Segment Open

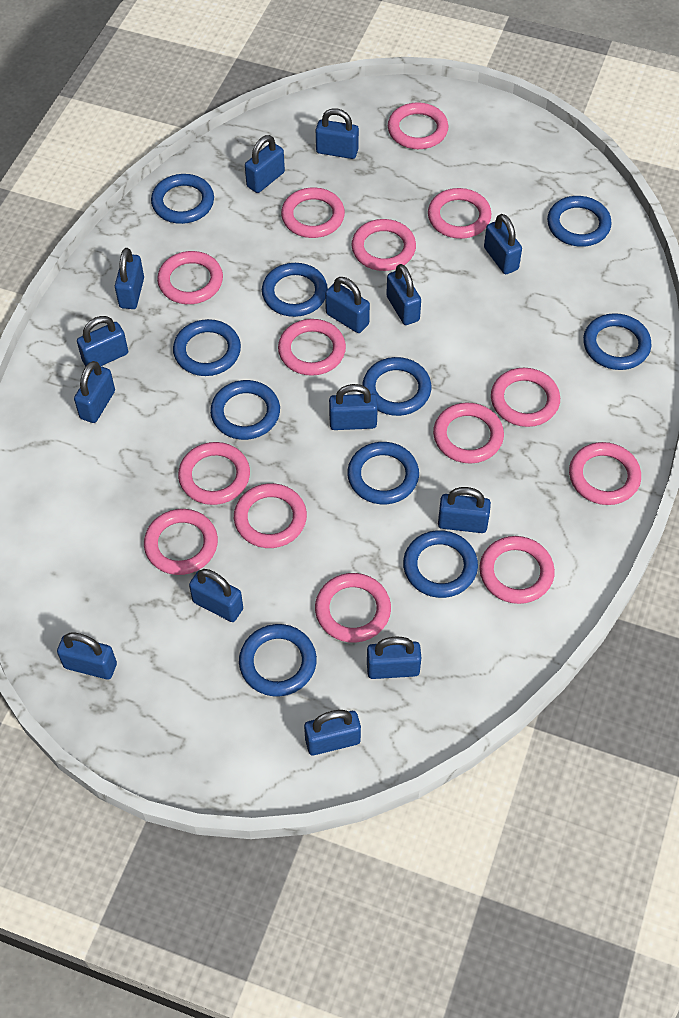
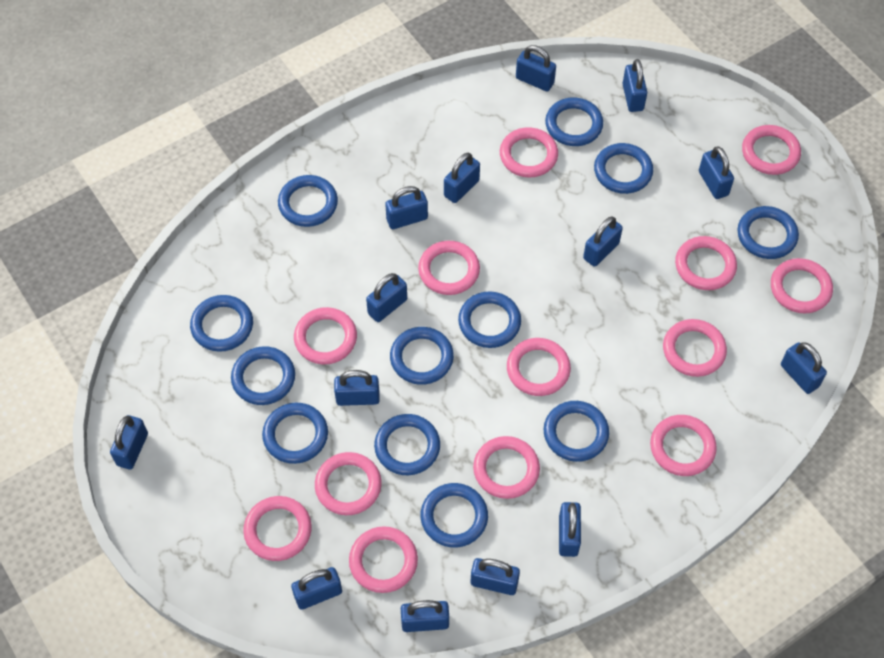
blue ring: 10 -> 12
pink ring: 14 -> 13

Segment Closed
Segment Open

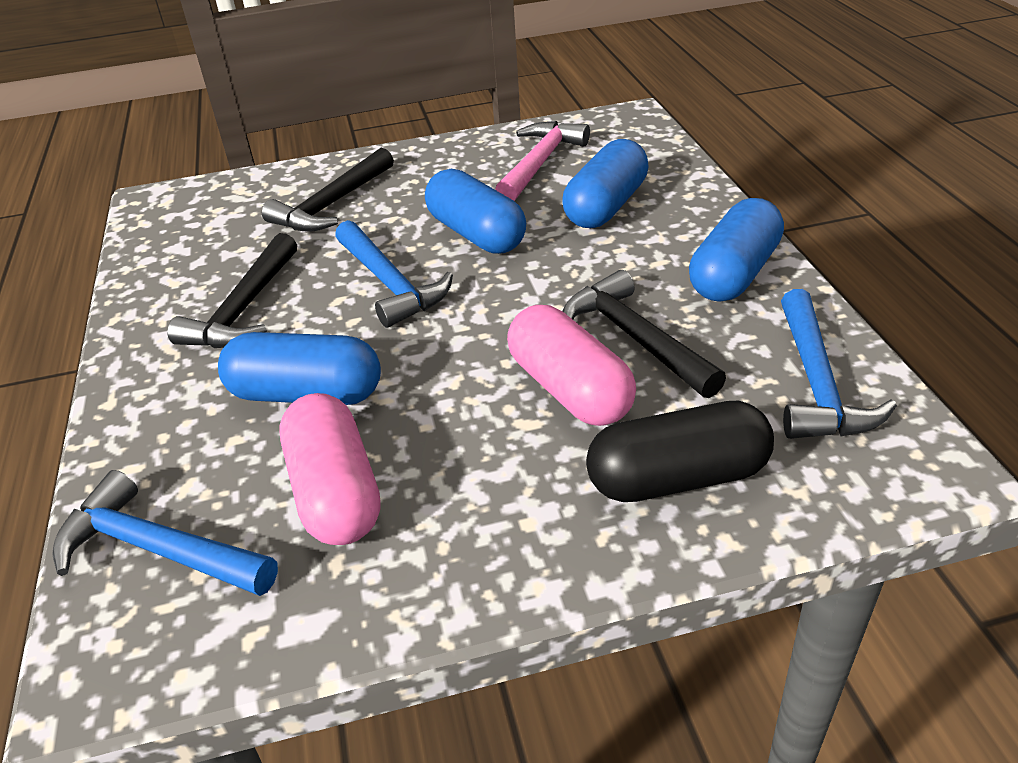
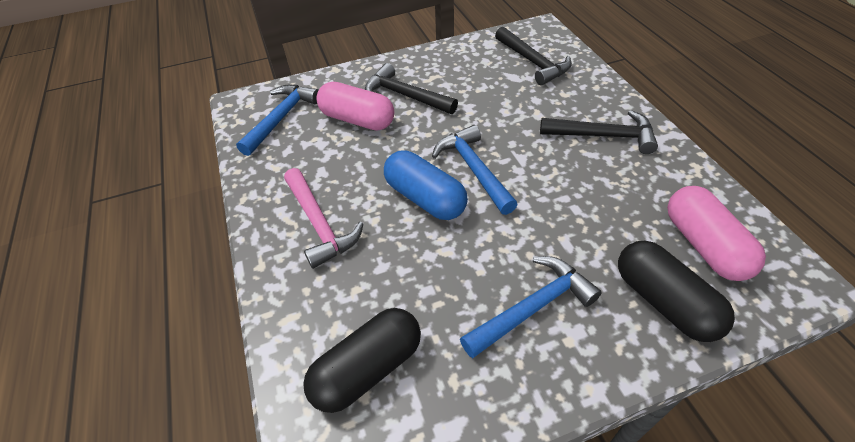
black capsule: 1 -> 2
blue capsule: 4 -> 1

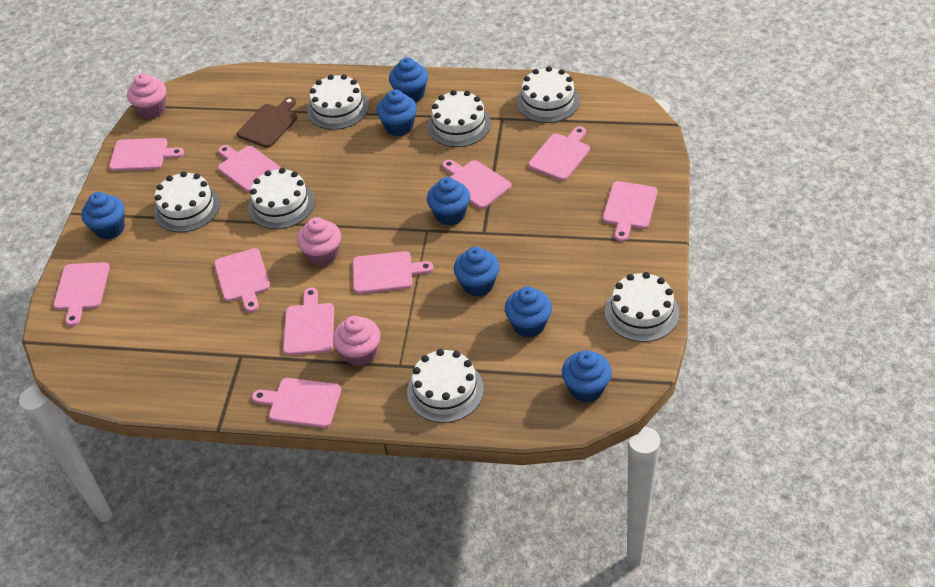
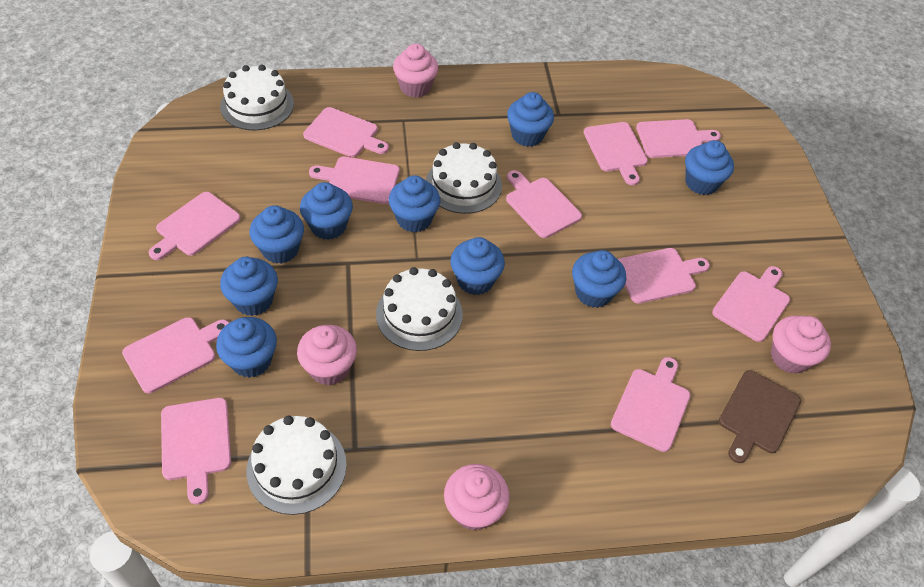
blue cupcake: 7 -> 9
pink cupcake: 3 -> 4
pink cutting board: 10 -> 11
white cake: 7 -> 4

Segment Closed
Segment Open

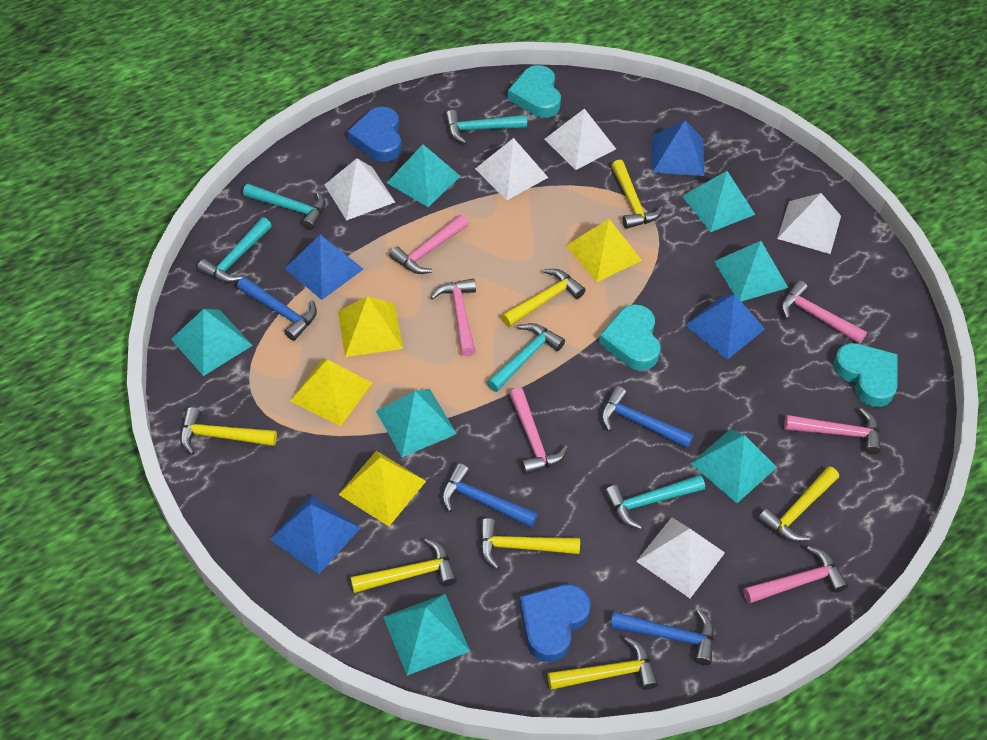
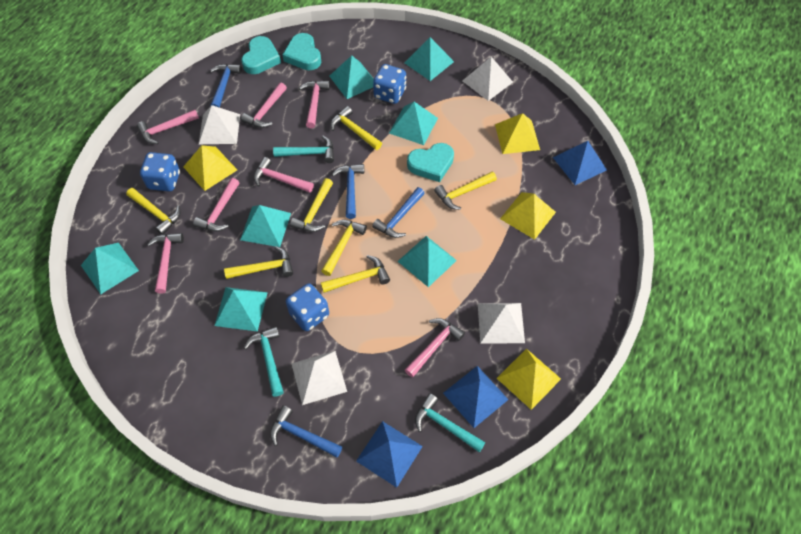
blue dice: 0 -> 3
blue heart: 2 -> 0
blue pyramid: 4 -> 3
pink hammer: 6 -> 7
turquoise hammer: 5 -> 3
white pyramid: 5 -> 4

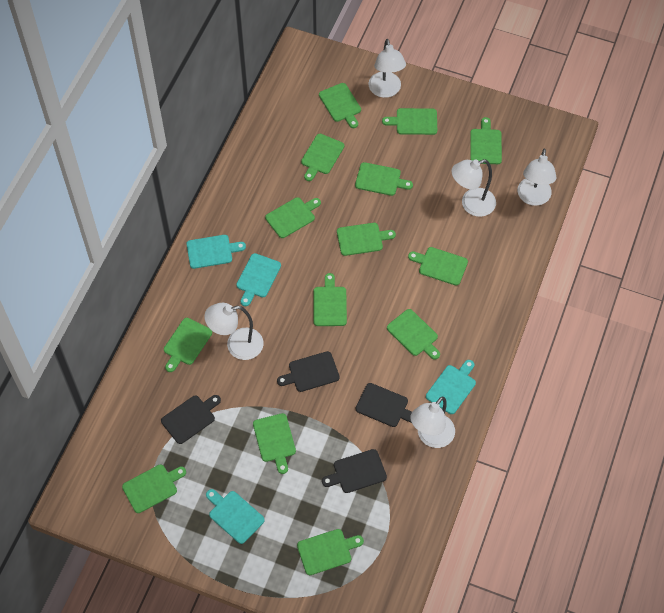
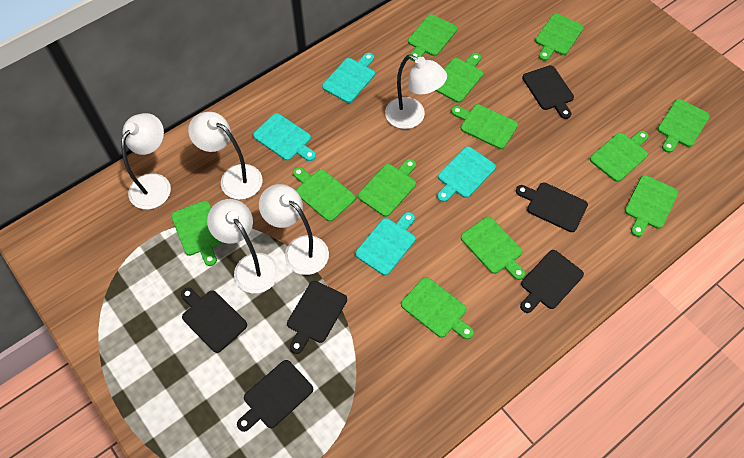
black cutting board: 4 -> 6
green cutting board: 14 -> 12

Segment Closed

When a line in the material contains the string "pink", copy that line.

■ Result for this task ■
pink ring: 14 -> 13
pink cupcake: 3 -> 4
pink cutting board: 10 -> 11
pink hammer: 6 -> 7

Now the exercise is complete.